▸ EXERCISE DIRECTIONS: Leave out the pictures and copy everything else in the entries exactly.

▸ DATA:
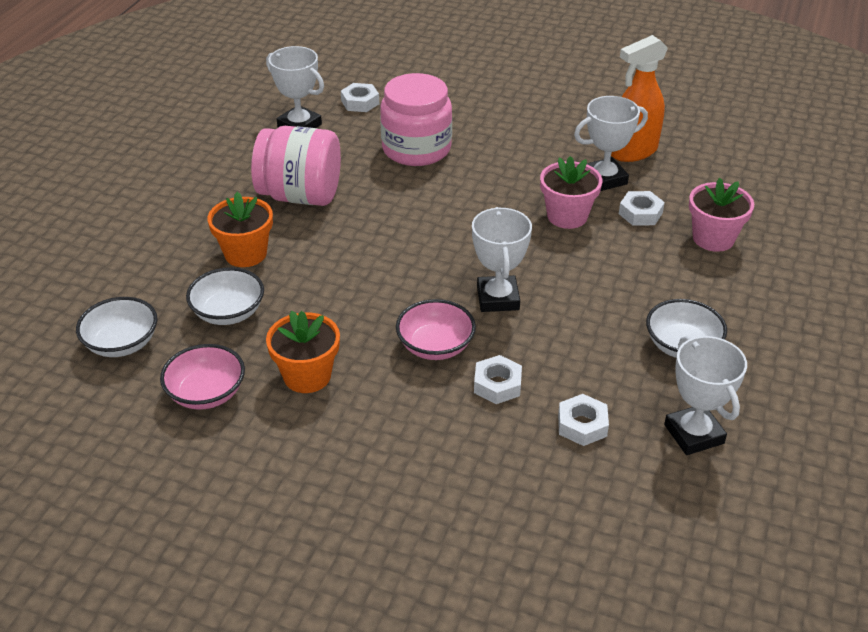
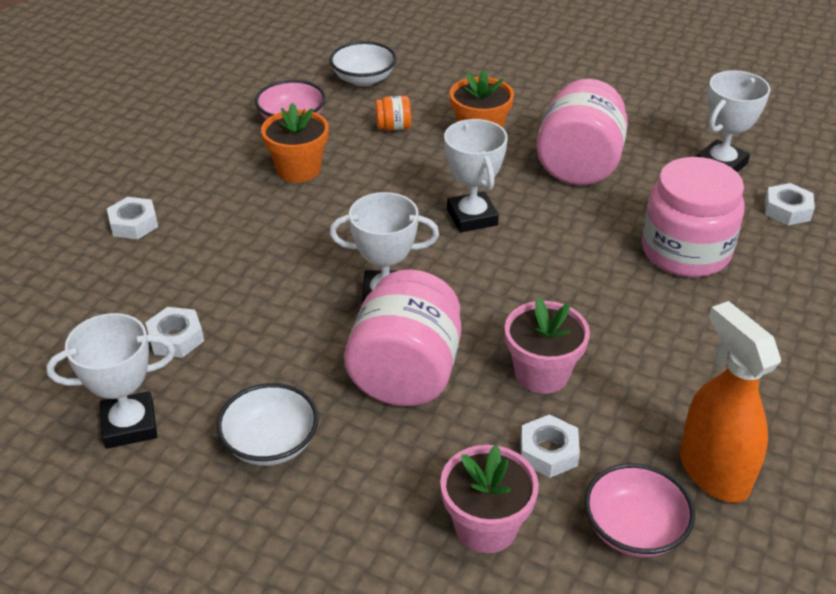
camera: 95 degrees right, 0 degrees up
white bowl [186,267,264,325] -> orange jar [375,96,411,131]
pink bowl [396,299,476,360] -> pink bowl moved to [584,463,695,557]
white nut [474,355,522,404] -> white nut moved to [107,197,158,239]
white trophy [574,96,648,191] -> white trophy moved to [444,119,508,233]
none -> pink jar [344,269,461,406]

▸ RESULT OF THIS TASK:
camera: 95 degrees right, 0 degrees up
white bowl [186,267,264,325] -> orange jar [375,96,411,131]
pink bowl [396,299,476,360] -> pink bowl moved to [584,463,695,557]
white nut [474,355,522,404] -> white nut moved to [107,197,158,239]
white trophy [574,96,648,191] -> white trophy moved to [444,119,508,233]
none -> pink jar [344,269,461,406]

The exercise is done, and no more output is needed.